***** Records supplied *****

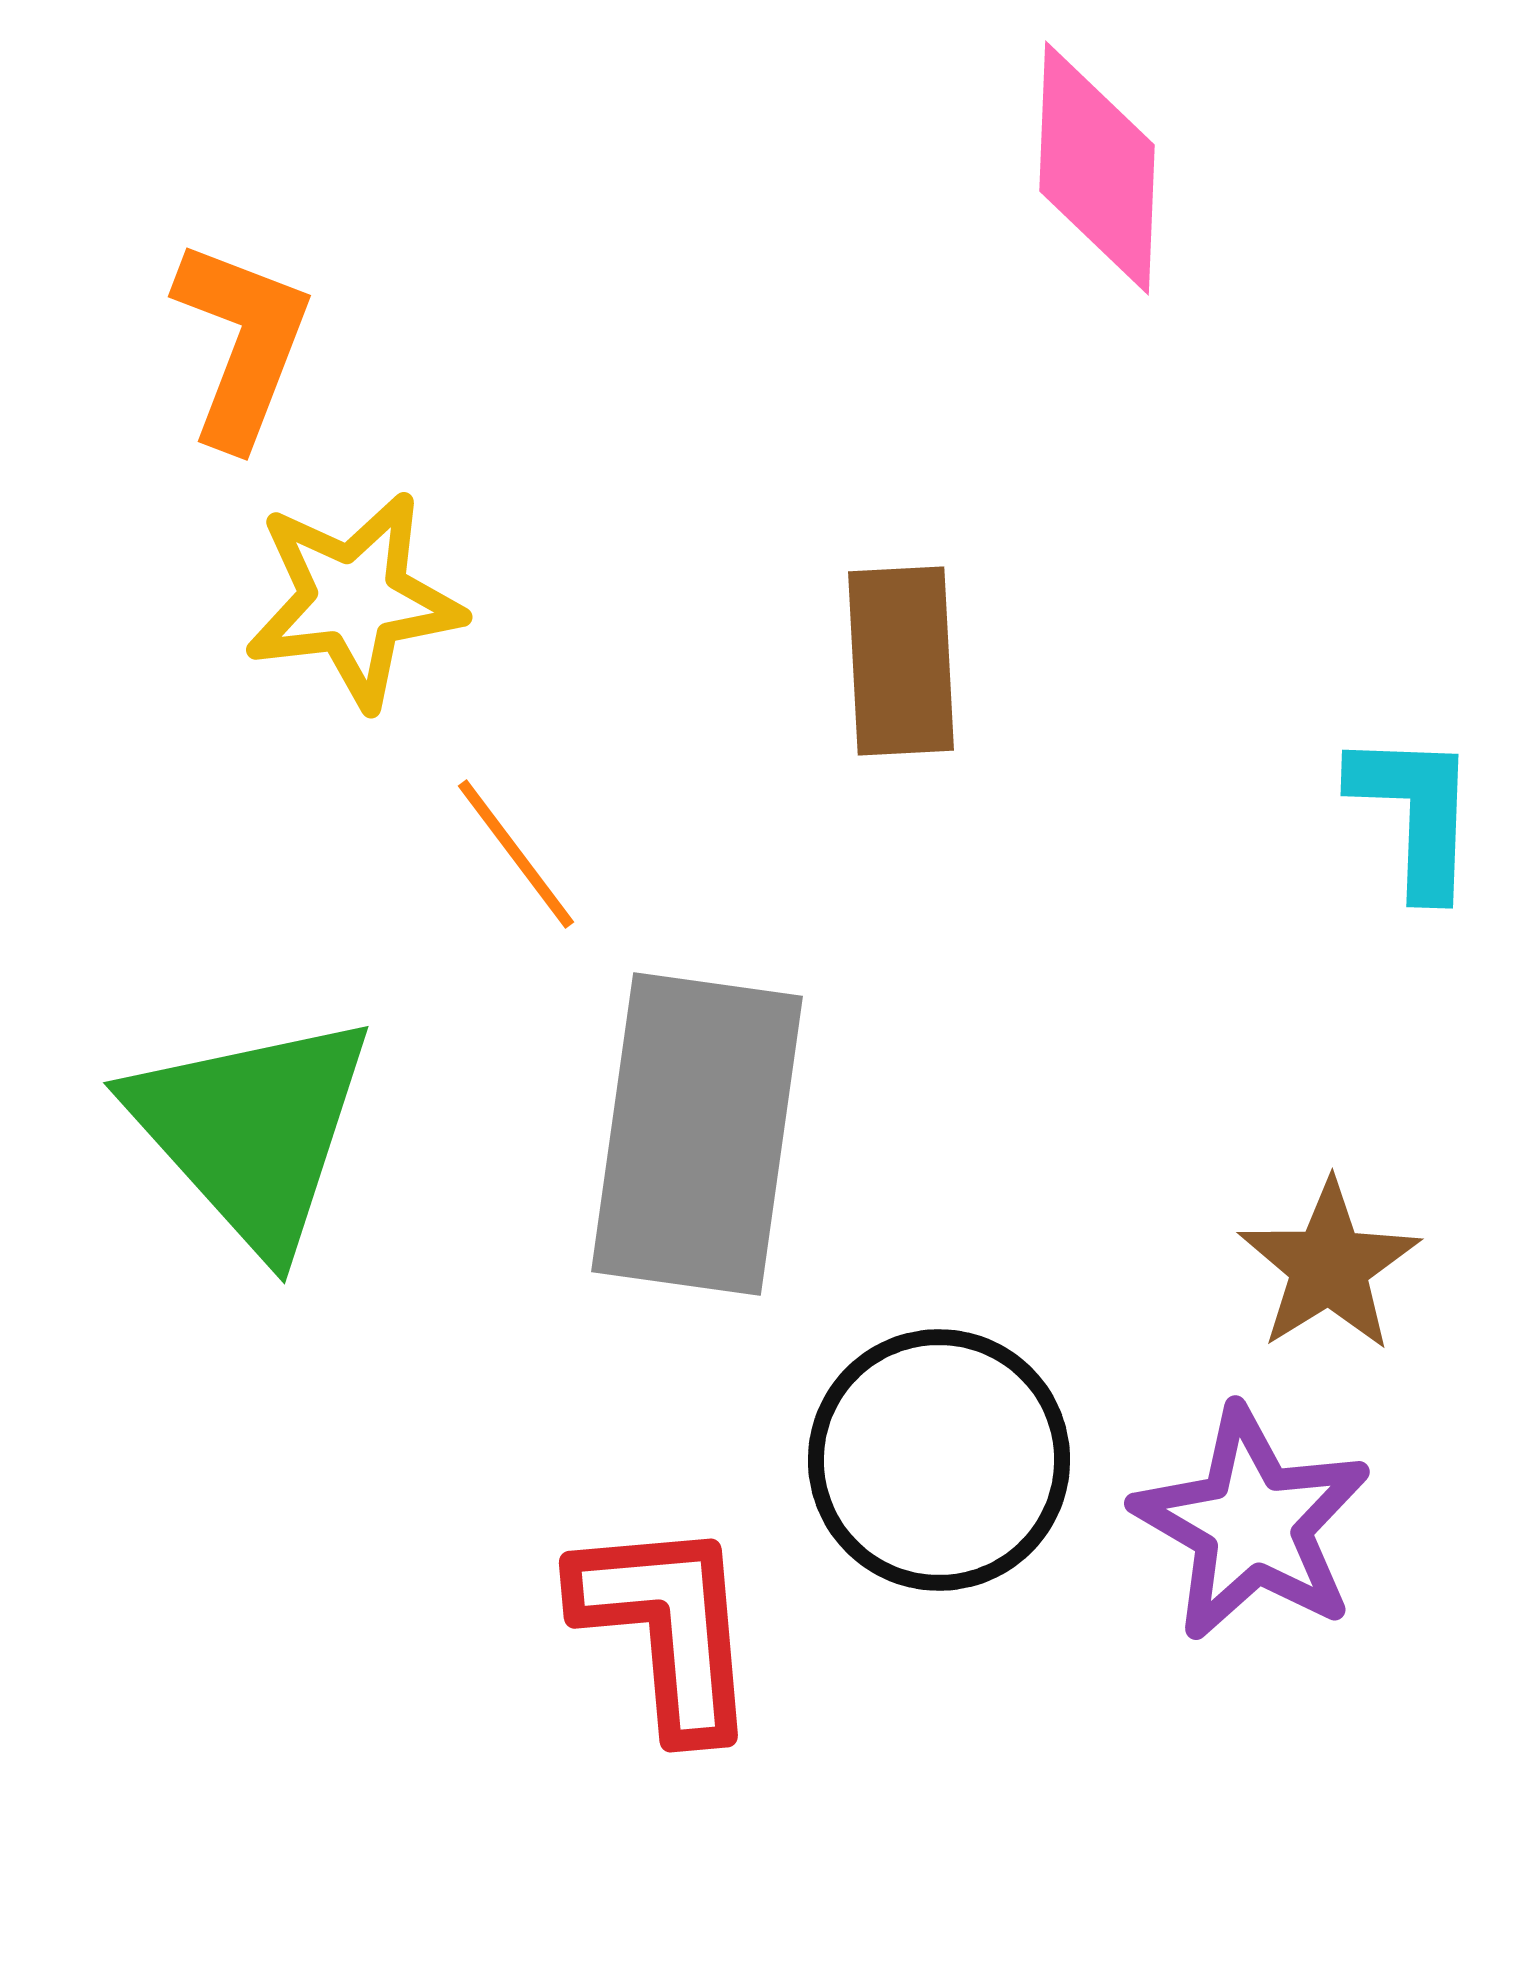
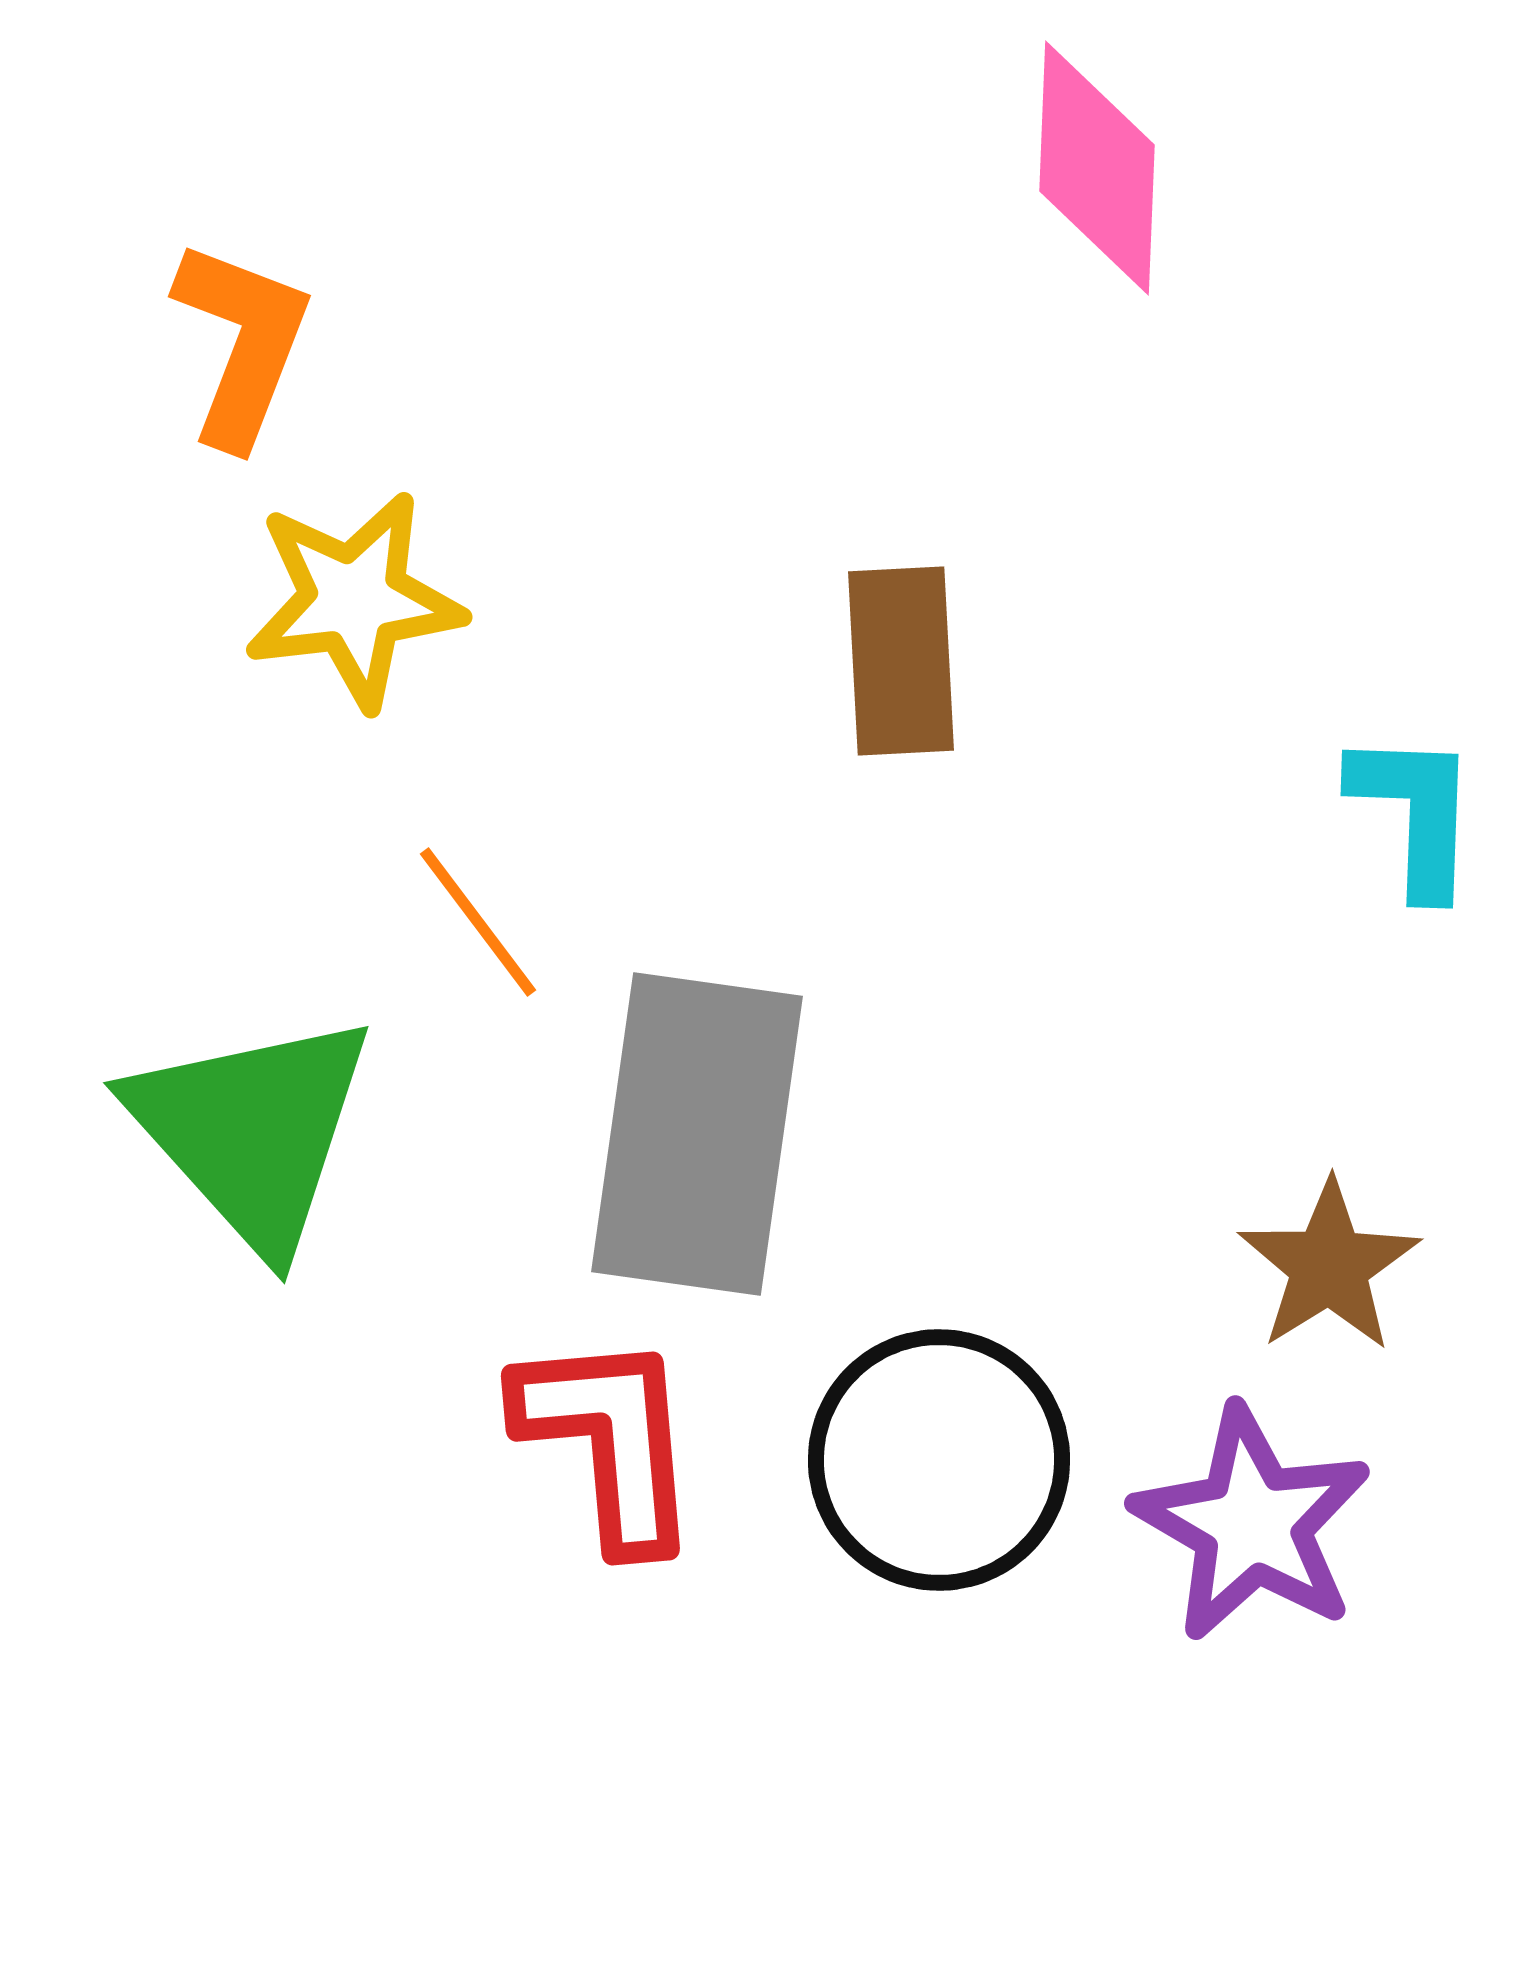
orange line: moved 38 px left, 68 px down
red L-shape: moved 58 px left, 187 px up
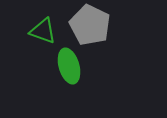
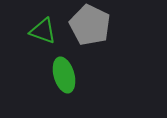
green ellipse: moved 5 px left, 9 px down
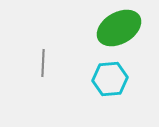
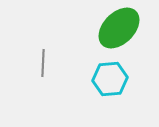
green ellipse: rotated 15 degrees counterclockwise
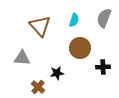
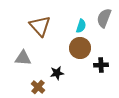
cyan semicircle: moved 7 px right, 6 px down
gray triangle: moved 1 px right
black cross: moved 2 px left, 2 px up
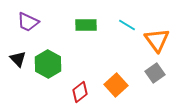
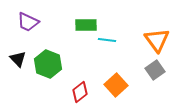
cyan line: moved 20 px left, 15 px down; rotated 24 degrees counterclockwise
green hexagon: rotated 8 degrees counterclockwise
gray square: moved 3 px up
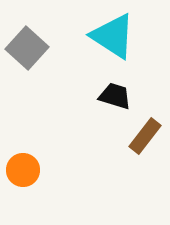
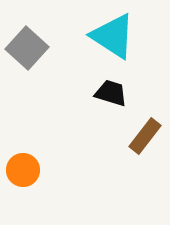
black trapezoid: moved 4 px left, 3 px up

*****

Please write out, exactly, every line from the line with "cyan line: moved" through the final line of the data above, leaving out pictures.

### Written response
cyan line: moved 20 px left, 15 px down; rotated 24 degrees counterclockwise
green hexagon: rotated 8 degrees counterclockwise
gray square: moved 3 px up
black trapezoid: moved 4 px left, 3 px up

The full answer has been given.